- What is being asked: Output every entry exactly as written, but omit the pictures.
----- Task input -----
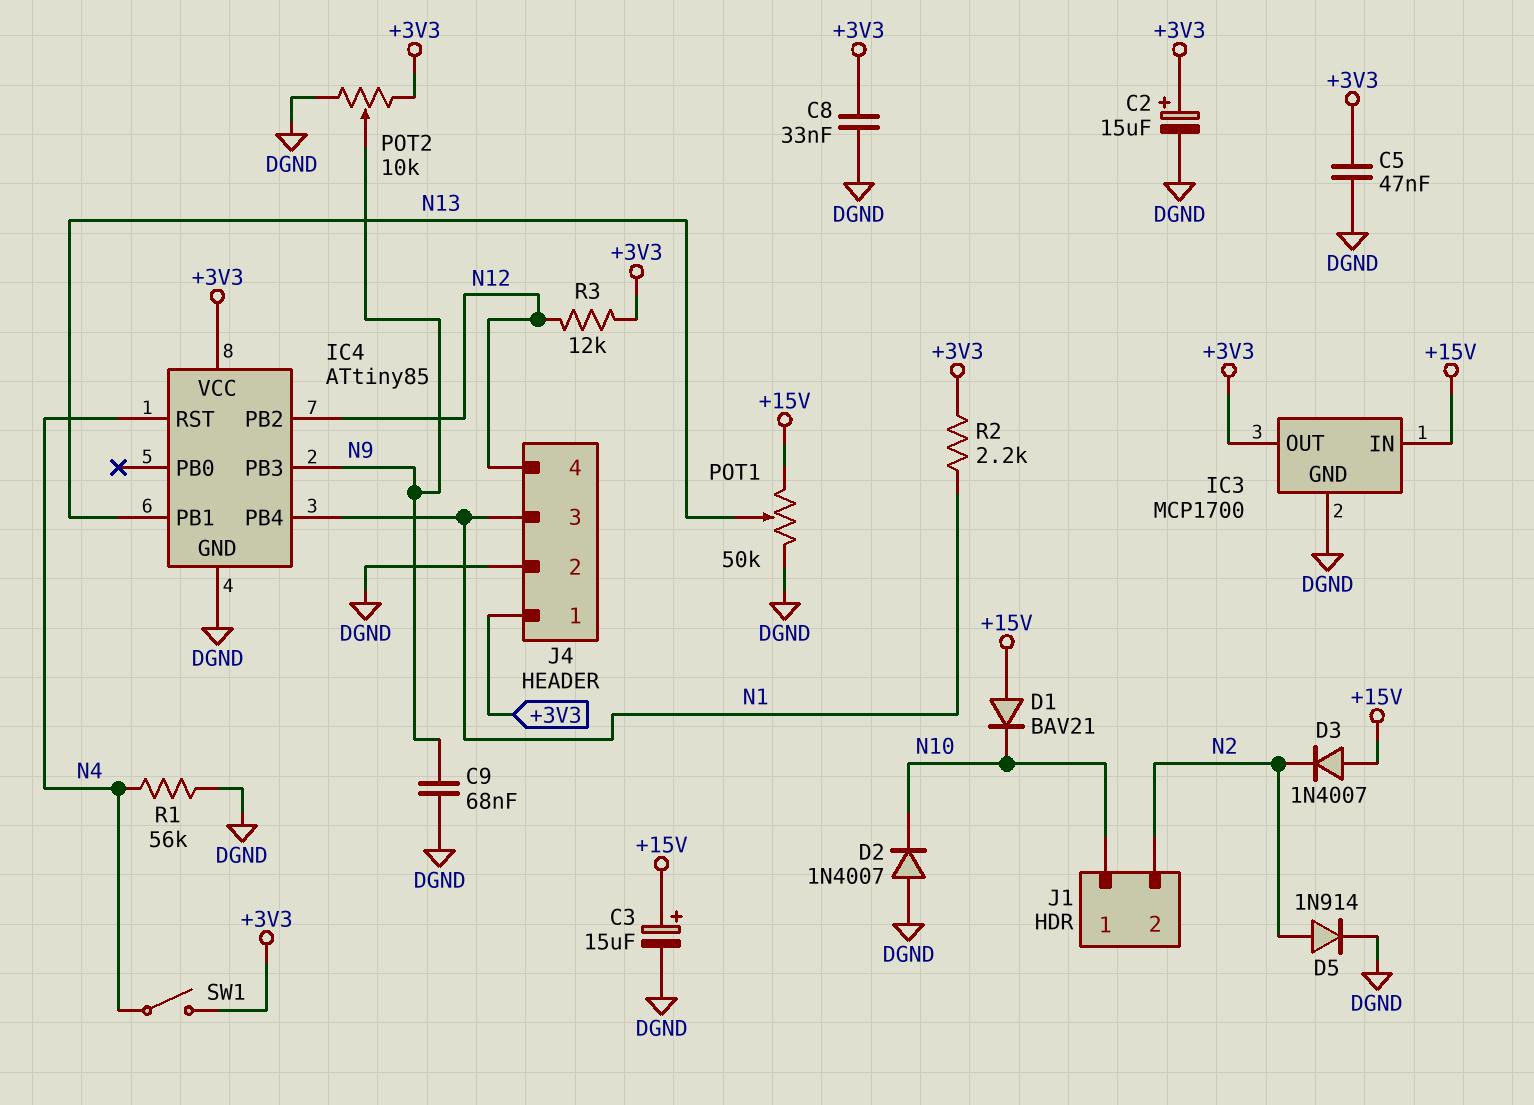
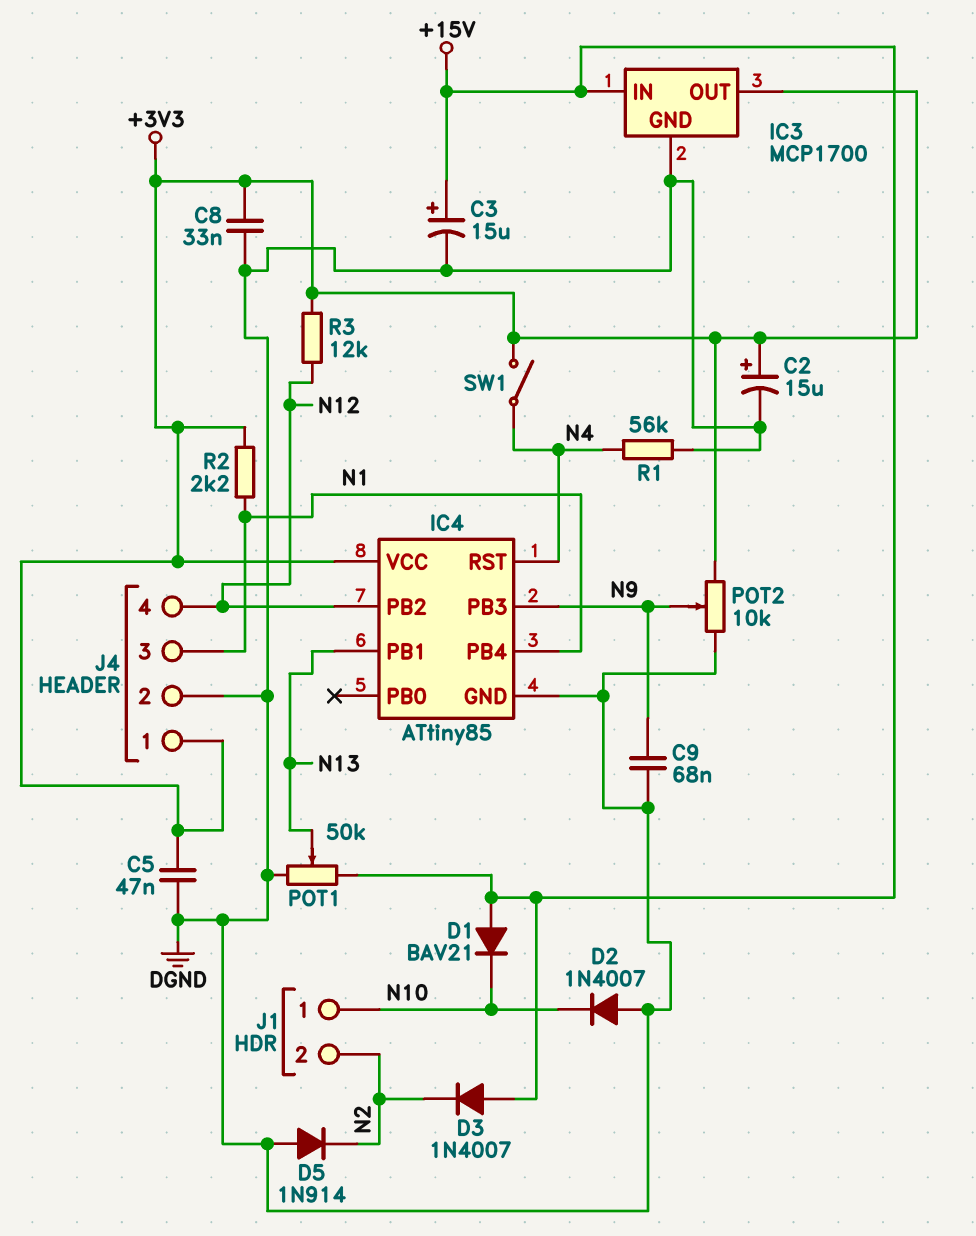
D5: diode 1N914 (A N2, K DGND) -> diode 1N914 (A DGND, K N2)

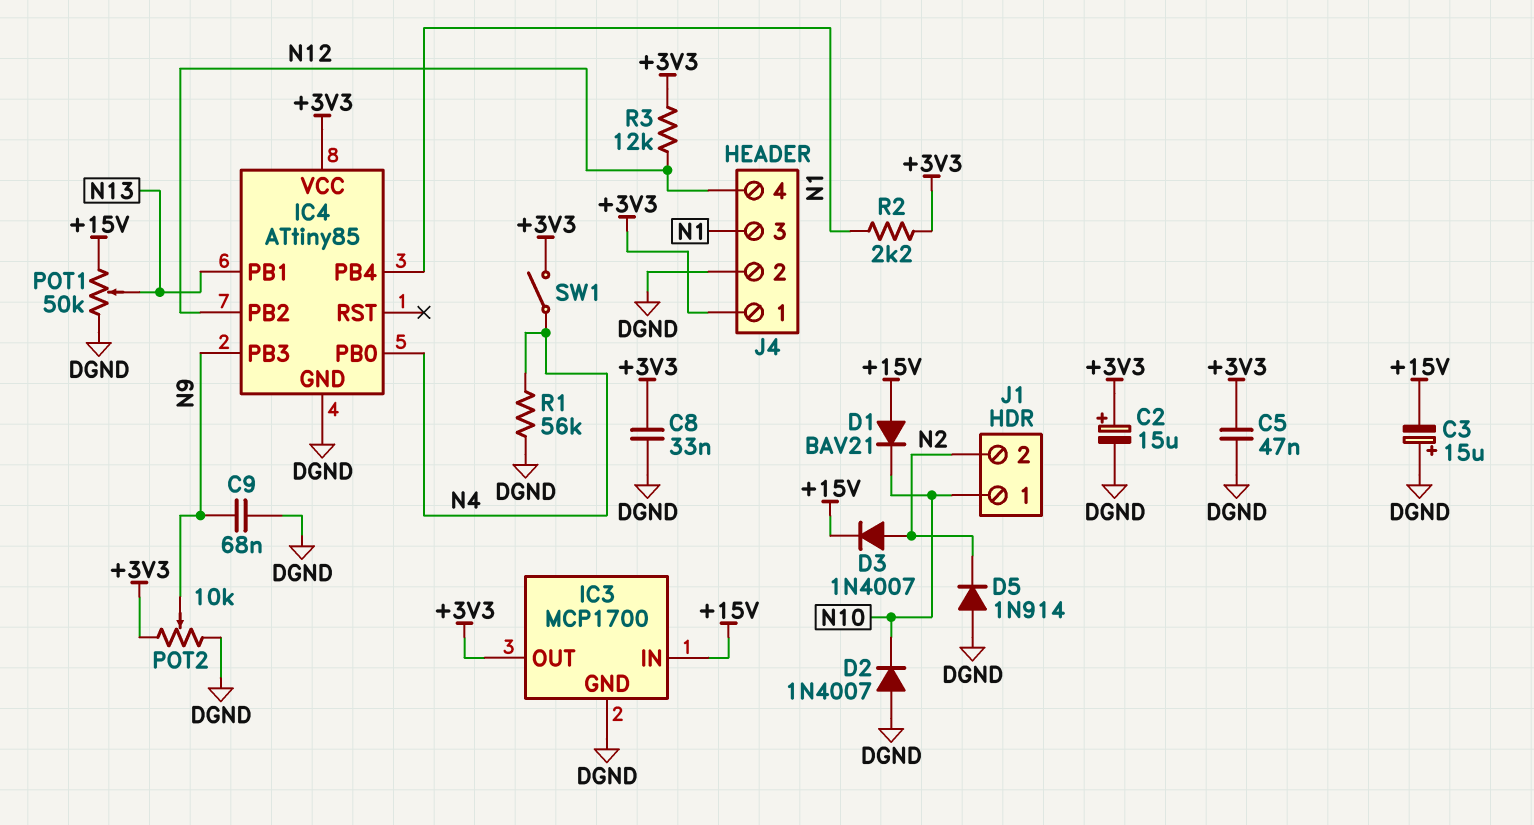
C3: 15uF (plus +15V, minus DGND) -> 15uF (plus DGND, minus +15V)
D3: diode 1N4007 (A +15V, K N2) -> diode 1N4007 (A N2, K +15V)
IC4 pin PB0: none -> N4
IC4 pin RST: N4 -> none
-----
- Task result:
D5: diode 1N914 (A N2, K DGND) -> diode 1N914 (A DGND, K N2)

C3: 15uF (plus +15V, minus DGND) -> 15uF (plus DGND, minus +15V)
D3: diode 1N4007 (A +15V, K N2) -> diode 1N4007 (A N2, K +15V)
IC4 pin PB0: none -> N4
IC4 pin RST: N4 -> none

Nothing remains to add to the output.